> TASK:
Output only the lines below that start at the line containing "gray star at" and end at the line containing "blue square at", with both ends kept.

> INFORMATION:
%%

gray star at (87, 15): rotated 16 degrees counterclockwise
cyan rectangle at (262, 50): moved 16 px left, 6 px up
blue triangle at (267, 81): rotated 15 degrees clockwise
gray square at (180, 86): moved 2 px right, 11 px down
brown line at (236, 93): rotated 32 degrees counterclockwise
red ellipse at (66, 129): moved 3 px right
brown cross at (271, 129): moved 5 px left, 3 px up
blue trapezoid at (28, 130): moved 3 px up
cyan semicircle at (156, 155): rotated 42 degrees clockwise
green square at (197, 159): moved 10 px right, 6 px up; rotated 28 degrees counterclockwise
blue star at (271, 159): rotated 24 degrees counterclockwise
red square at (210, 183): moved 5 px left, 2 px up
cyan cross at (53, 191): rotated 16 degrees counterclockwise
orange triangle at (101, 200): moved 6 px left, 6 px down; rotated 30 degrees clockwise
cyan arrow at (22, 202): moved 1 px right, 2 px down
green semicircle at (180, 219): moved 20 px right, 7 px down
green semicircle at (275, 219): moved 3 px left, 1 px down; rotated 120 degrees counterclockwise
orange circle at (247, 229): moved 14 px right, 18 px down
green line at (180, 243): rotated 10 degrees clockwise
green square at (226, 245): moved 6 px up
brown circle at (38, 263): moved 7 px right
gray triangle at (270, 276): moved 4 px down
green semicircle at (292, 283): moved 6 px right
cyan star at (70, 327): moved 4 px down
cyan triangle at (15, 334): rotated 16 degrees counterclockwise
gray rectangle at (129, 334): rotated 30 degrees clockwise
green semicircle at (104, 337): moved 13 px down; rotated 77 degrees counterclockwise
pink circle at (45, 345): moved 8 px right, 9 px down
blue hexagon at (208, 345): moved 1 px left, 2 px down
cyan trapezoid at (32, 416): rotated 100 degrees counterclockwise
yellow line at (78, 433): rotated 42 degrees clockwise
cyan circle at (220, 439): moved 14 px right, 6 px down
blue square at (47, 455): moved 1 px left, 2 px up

%%
%%

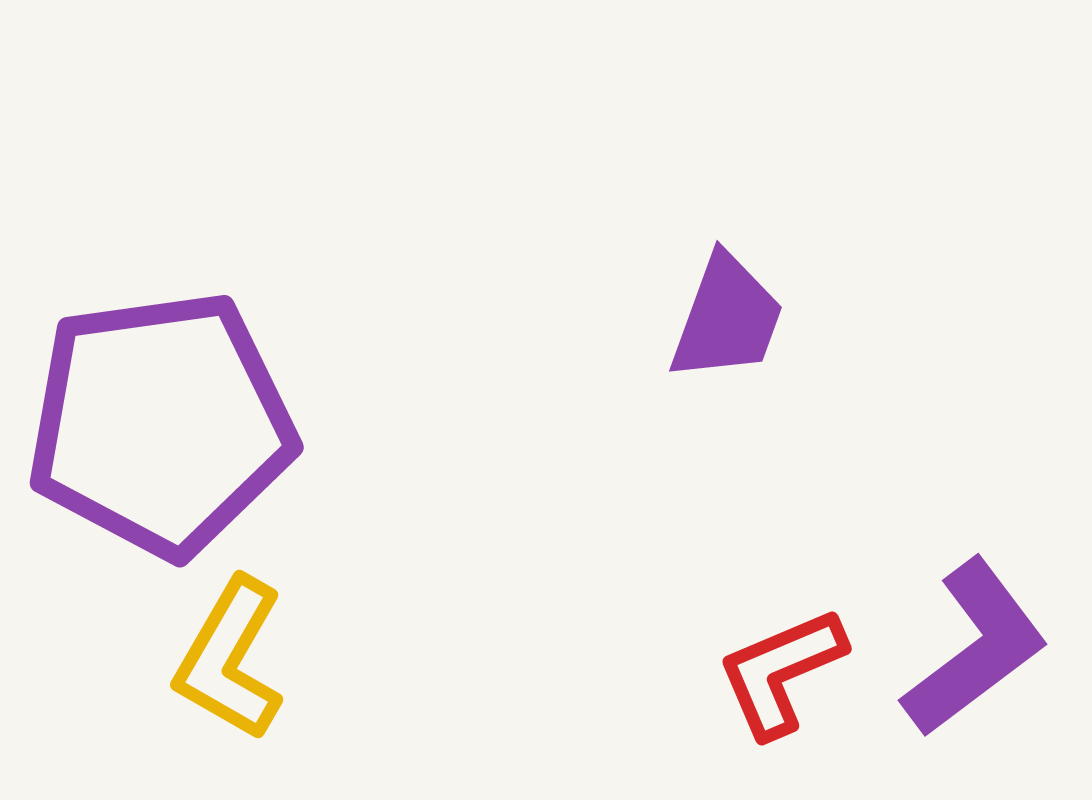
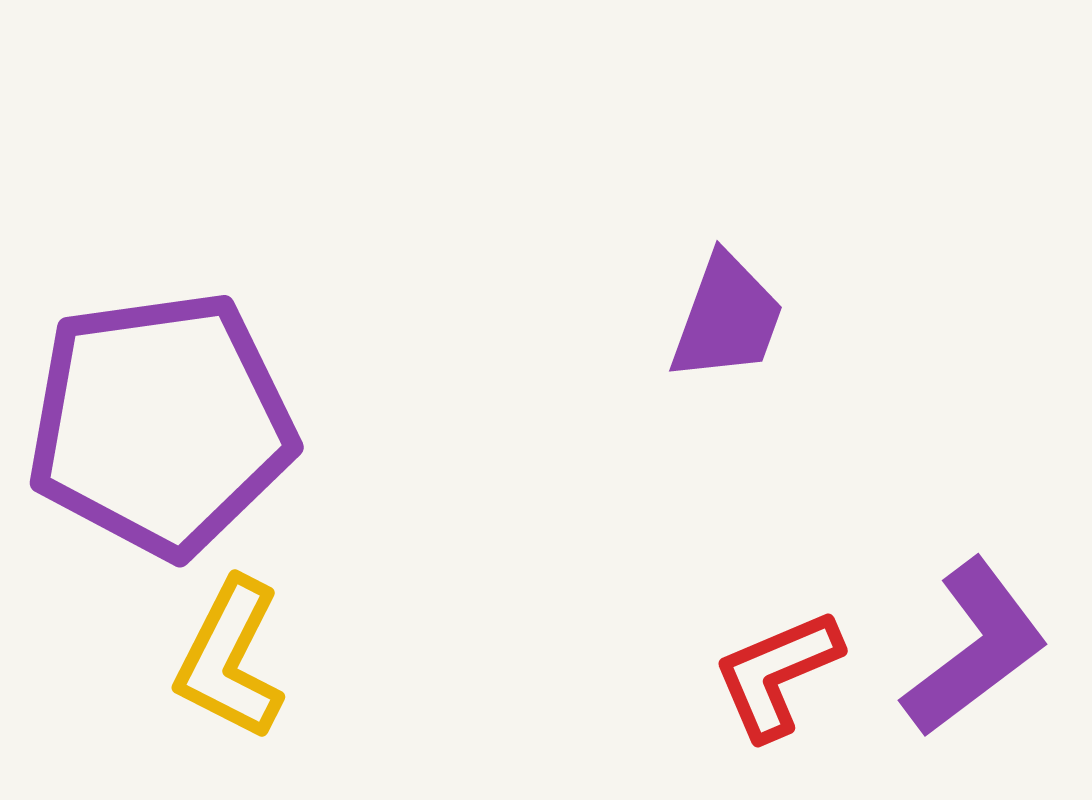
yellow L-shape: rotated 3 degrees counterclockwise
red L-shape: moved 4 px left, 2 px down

%%

> RESULT:
gray star at (87, 15): rotated 16 degrees counterclockwise
cyan rectangle at (262, 50): moved 16 px left, 6 px up
blue triangle at (267, 81): rotated 15 degrees clockwise
gray square at (180, 86): moved 2 px right, 11 px down
brown line at (236, 93): rotated 32 degrees counterclockwise
red ellipse at (66, 129): moved 3 px right
brown cross at (271, 129): moved 5 px left, 3 px up
blue trapezoid at (28, 130): moved 3 px up
cyan semicircle at (156, 155): rotated 42 degrees clockwise
green square at (197, 159): moved 10 px right, 6 px up; rotated 28 degrees counterclockwise
blue star at (271, 159): rotated 24 degrees counterclockwise
red square at (210, 183): moved 5 px left, 2 px up
cyan cross at (53, 191): rotated 16 degrees counterclockwise
orange triangle at (101, 200): moved 6 px left, 6 px down; rotated 30 degrees clockwise
cyan arrow at (22, 202): moved 1 px right, 2 px down
green semicircle at (180, 219): moved 20 px right, 7 px down
green semicircle at (275, 219): moved 3 px left, 1 px down; rotated 120 degrees counterclockwise
orange circle at (247, 229): moved 14 px right, 18 px down
green line at (180, 243): rotated 10 degrees clockwise
green square at (226, 245): moved 6 px up
brown circle at (38, 263): moved 7 px right
gray triangle at (270, 276): moved 4 px down
green semicircle at (292, 283): moved 6 px right
cyan star at (70, 327): moved 4 px down
cyan triangle at (15, 334): rotated 16 degrees counterclockwise
gray rectangle at (129, 334): rotated 30 degrees clockwise
green semicircle at (104, 337): moved 13 px down; rotated 77 degrees counterclockwise
pink circle at (45, 345): moved 8 px right, 9 px down
blue hexagon at (208, 345): moved 1 px left, 2 px down
cyan trapezoid at (32, 416): rotated 100 degrees counterclockwise
yellow line at (78, 433): rotated 42 degrees clockwise
cyan circle at (220, 439): moved 14 px right, 6 px down
blue square at (47, 455): moved 1 px left, 2 px up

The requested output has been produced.